──────── MATERIAL PROVIDED
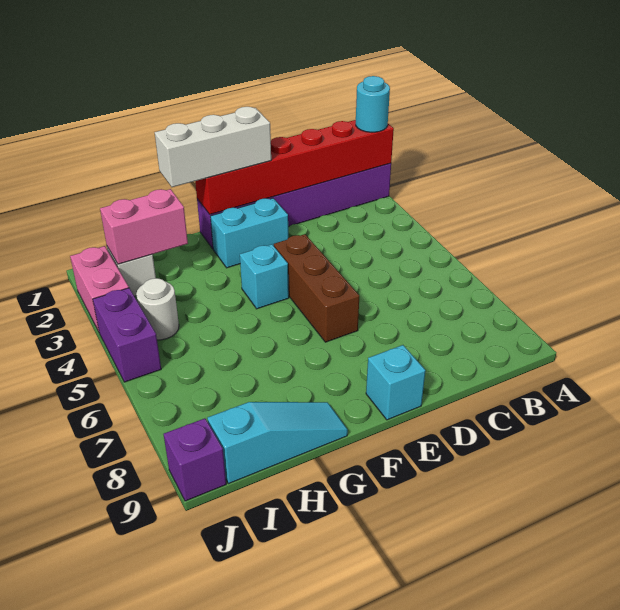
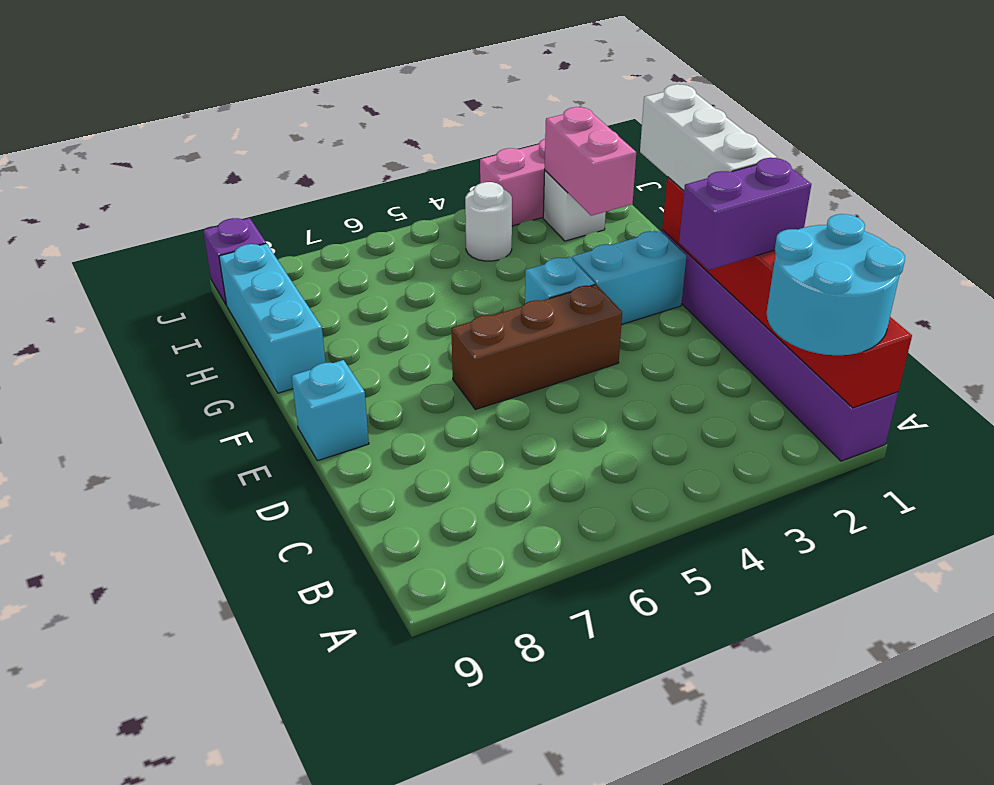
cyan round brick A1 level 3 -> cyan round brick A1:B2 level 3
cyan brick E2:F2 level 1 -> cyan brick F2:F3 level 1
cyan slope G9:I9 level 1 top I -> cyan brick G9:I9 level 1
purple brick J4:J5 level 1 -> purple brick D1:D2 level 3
────────────────
» **WHAT TO WORK ON**
Extract from the data every line where "cyan" shows up.

» **SOLUTION TO THIS PROBLEM**
cyan round brick A1 level 3 -> cyan round brick A1:B2 level 3
cyan brick E2:F2 level 1 -> cyan brick F2:F3 level 1
cyan slope G9:I9 level 1 top I -> cyan brick G9:I9 level 1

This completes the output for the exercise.